◆ Supplied records
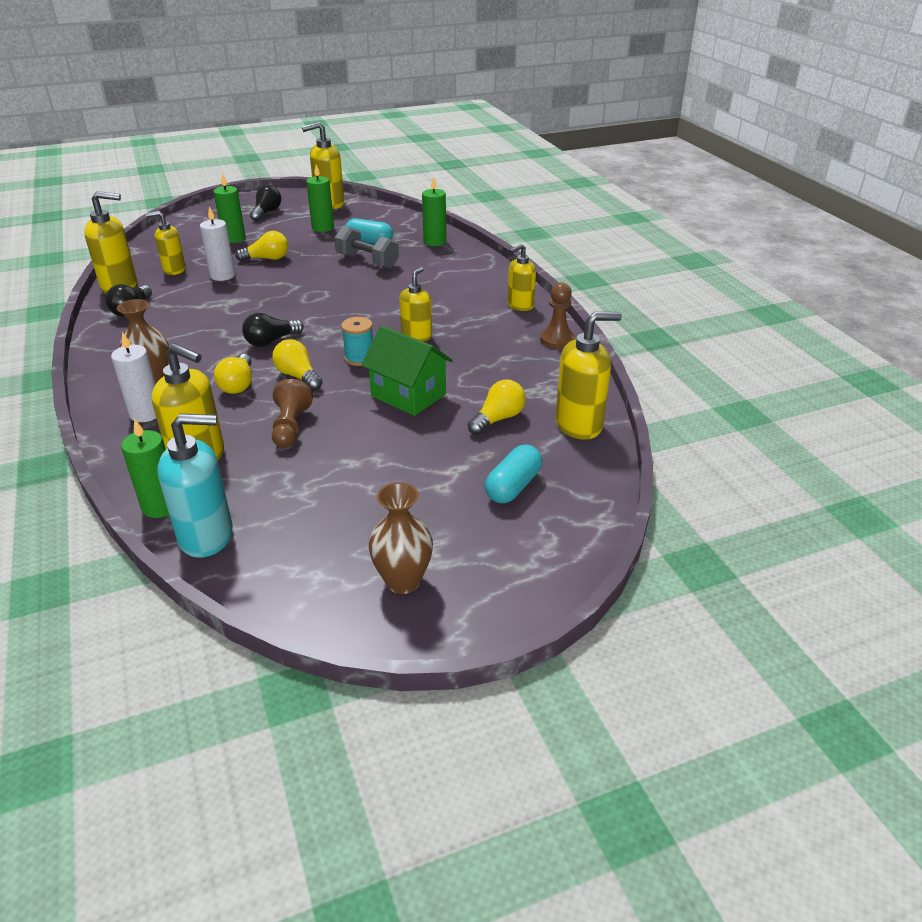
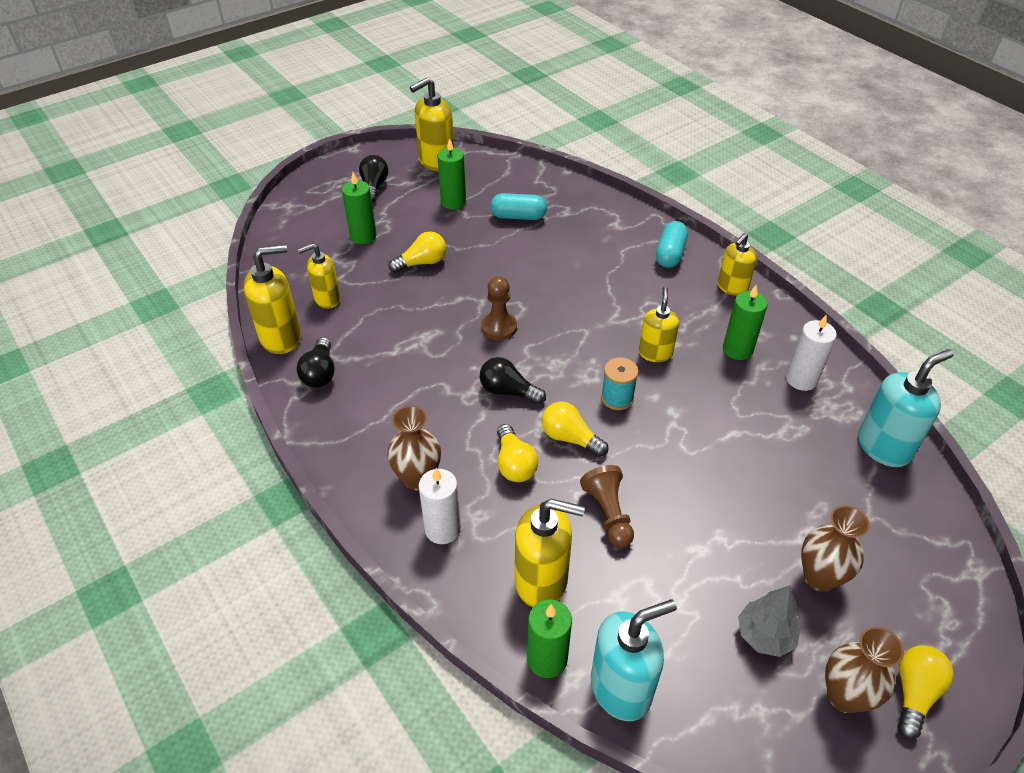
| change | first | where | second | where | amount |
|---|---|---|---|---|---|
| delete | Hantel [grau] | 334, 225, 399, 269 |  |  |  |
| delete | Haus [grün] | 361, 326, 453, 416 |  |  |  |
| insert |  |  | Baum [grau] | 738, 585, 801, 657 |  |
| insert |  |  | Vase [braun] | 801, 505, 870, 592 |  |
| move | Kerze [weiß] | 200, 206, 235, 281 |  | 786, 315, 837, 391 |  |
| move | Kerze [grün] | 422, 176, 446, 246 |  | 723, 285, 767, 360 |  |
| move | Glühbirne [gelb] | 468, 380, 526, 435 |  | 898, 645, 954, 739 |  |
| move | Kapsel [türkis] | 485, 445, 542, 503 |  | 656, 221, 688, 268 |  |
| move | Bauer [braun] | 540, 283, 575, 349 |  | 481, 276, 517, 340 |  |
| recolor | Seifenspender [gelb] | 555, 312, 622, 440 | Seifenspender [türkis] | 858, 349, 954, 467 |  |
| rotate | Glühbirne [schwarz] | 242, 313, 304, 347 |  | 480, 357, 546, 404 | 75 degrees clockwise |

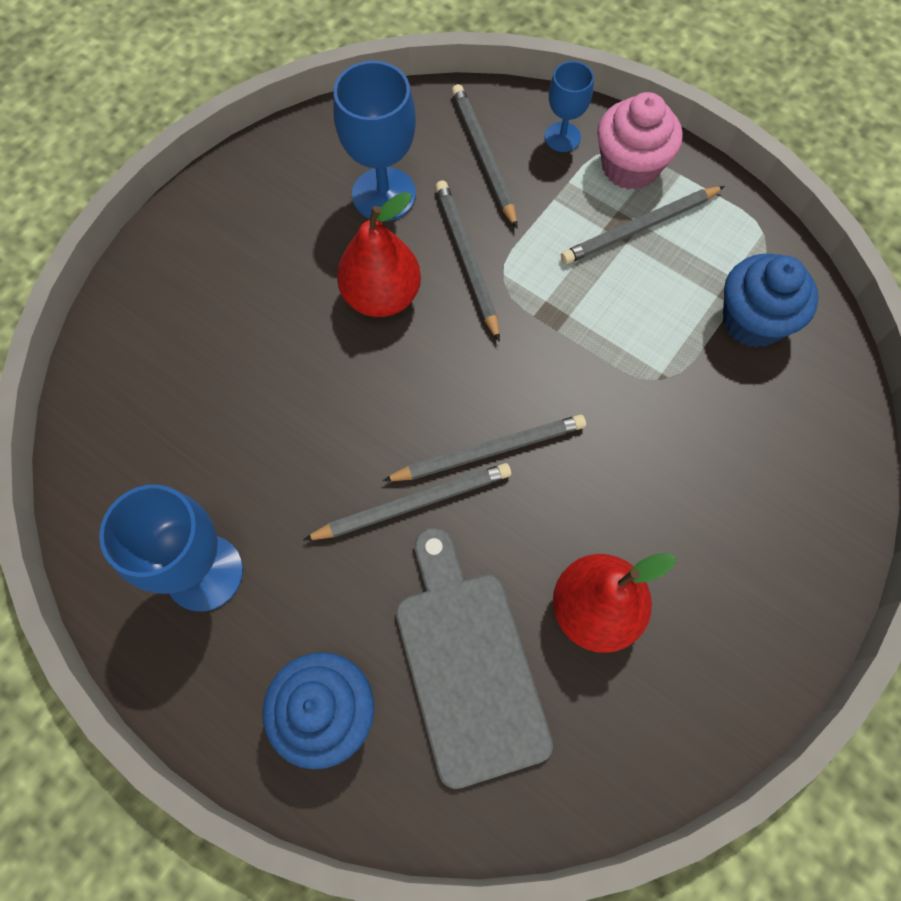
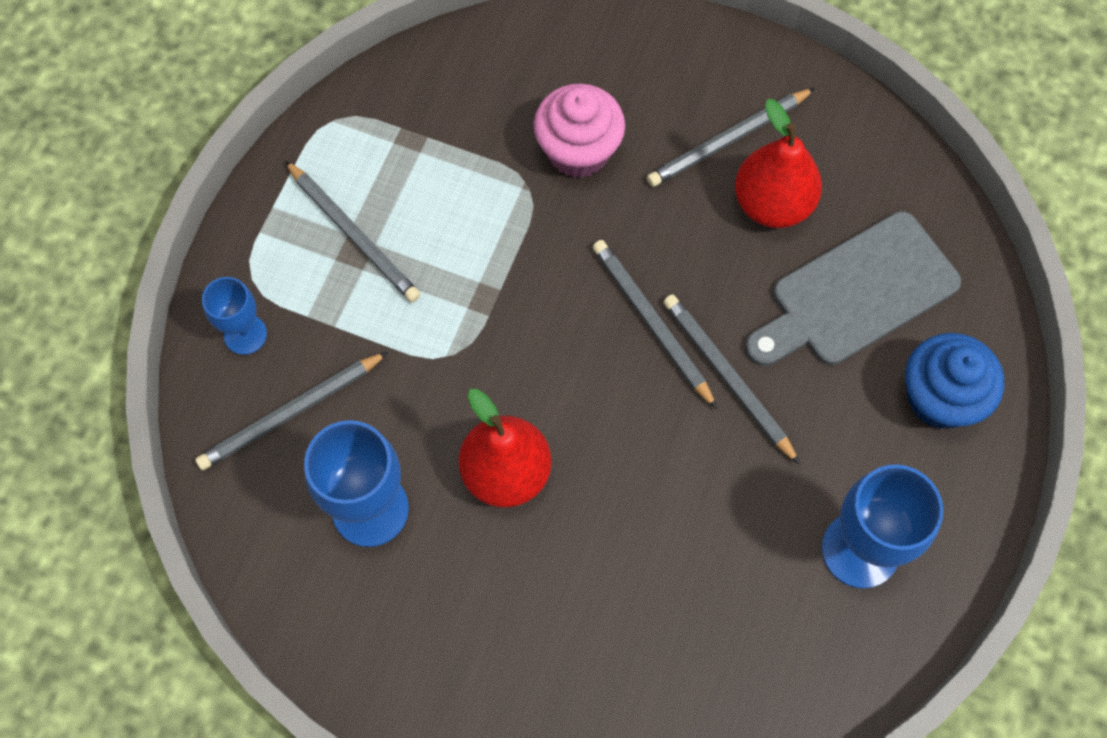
| change | first | where | second | where | amount |
|---|---|---|---|---|---|
| delete | Muffin [blau] | 723, 254, 819, 348 |  |  |  |
| move | Bleistift [grau] | 435, 180, 500, 342 |  | 647, 88, 815, 187 |  |
| move | Muffin [rosa] | 597, 92, 683, 190 |  | 533, 84, 625, 178 |  |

◆ Exercise requirements
Each line in the listing that contains "braun" should be returned.

◆ Answer for this exercise
| insert |  |  | Vase [braun] | 801, 505, 870, 592 |  |
| move | Bauer [braun] | 540, 283, 575, 349 |  | 481, 276, 517, 340 |  |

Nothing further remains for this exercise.